Two lines below mark the span: the one containing "yellow glue stick: 4 -> 3" and the one containing "yellow cheese: 5 -> 2". Set down both, plus every line between, exactly as they stand, and nothing else.
■ ■ ■ ■ ■ ■ ■
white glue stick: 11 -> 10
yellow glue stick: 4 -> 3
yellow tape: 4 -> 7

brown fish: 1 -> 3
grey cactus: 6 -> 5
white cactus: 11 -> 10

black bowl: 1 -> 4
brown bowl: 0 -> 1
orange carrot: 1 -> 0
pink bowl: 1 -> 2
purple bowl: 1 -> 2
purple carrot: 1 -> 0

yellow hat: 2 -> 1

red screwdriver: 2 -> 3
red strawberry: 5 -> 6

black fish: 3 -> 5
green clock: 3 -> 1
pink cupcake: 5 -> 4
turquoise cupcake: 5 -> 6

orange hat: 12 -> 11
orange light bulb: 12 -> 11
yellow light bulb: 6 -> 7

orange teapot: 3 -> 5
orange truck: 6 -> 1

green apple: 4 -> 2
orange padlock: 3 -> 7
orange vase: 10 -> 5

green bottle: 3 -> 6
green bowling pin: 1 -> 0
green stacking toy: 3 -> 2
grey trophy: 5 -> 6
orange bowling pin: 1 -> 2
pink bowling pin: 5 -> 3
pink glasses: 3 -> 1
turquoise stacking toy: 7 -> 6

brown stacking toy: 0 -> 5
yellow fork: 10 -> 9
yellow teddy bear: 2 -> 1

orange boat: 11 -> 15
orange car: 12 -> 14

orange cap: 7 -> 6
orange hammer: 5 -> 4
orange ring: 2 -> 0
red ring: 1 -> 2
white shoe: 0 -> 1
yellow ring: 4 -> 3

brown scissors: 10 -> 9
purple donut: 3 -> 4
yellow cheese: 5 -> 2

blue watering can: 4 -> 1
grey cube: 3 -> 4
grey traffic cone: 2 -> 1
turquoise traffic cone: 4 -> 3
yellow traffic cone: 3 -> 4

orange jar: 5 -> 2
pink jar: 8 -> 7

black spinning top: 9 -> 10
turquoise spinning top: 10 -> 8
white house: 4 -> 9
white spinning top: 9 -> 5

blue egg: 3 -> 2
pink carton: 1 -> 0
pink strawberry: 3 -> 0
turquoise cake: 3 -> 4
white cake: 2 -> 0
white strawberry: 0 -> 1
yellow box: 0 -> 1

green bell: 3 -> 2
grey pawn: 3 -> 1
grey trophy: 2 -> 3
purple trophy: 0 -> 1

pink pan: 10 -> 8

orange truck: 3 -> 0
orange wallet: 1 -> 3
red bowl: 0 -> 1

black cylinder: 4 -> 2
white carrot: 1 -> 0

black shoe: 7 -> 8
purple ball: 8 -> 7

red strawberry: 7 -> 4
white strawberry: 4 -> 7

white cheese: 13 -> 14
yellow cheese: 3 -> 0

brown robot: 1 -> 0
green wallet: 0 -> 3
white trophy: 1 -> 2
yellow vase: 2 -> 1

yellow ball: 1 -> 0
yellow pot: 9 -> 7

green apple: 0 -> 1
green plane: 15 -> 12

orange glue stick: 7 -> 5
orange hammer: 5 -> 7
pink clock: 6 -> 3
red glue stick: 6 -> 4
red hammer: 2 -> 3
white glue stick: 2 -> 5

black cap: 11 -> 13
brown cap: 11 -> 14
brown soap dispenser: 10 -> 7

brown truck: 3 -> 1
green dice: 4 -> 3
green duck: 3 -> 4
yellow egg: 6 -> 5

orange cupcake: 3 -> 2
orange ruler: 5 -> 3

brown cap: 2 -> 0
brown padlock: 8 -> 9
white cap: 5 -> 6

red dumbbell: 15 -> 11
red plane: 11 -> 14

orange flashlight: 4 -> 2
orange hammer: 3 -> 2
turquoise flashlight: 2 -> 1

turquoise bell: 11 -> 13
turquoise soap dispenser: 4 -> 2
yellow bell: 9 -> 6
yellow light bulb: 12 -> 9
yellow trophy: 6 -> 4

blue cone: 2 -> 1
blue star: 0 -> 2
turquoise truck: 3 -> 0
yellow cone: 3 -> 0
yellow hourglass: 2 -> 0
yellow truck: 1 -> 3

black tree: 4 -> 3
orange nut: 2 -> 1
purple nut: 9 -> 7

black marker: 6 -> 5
■ ■ ■ ■ ■ ■ ■
[ANSWER SPACE]
yellow glue stick: 4 -> 3
yellow tape: 4 -> 7

brown fish: 1 -> 3
grey cactus: 6 -> 5
white cactus: 11 -> 10

black bowl: 1 -> 4
brown bowl: 0 -> 1
orange carrot: 1 -> 0
pink bowl: 1 -> 2
purple bowl: 1 -> 2
purple carrot: 1 -> 0

yellow hat: 2 -> 1

red screwdriver: 2 -> 3
red strawberry: 5 -> 6

black fish: 3 -> 5
green clock: 3 -> 1
pink cupcake: 5 -> 4
turquoise cupcake: 5 -> 6

orange hat: 12 -> 11
orange light bulb: 12 -> 11
yellow light bulb: 6 -> 7

orange teapot: 3 -> 5
orange truck: 6 -> 1

green apple: 4 -> 2
orange padlock: 3 -> 7
orange vase: 10 -> 5

green bottle: 3 -> 6
green bowling pin: 1 -> 0
green stacking toy: 3 -> 2
grey trophy: 5 -> 6
orange bowling pin: 1 -> 2
pink bowling pin: 5 -> 3
pink glasses: 3 -> 1
turquoise stacking toy: 7 -> 6

brown stacking toy: 0 -> 5
yellow fork: 10 -> 9
yellow teddy bear: 2 -> 1

orange boat: 11 -> 15
orange car: 12 -> 14

orange cap: 7 -> 6
orange hammer: 5 -> 4
orange ring: 2 -> 0
red ring: 1 -> 2
white shoe: 0 -> 1
yellow ring: 4 -> 3

brown scissors: 10 -> 9
purple donut: 3 -> 4
yellow cheese: 5 -> 2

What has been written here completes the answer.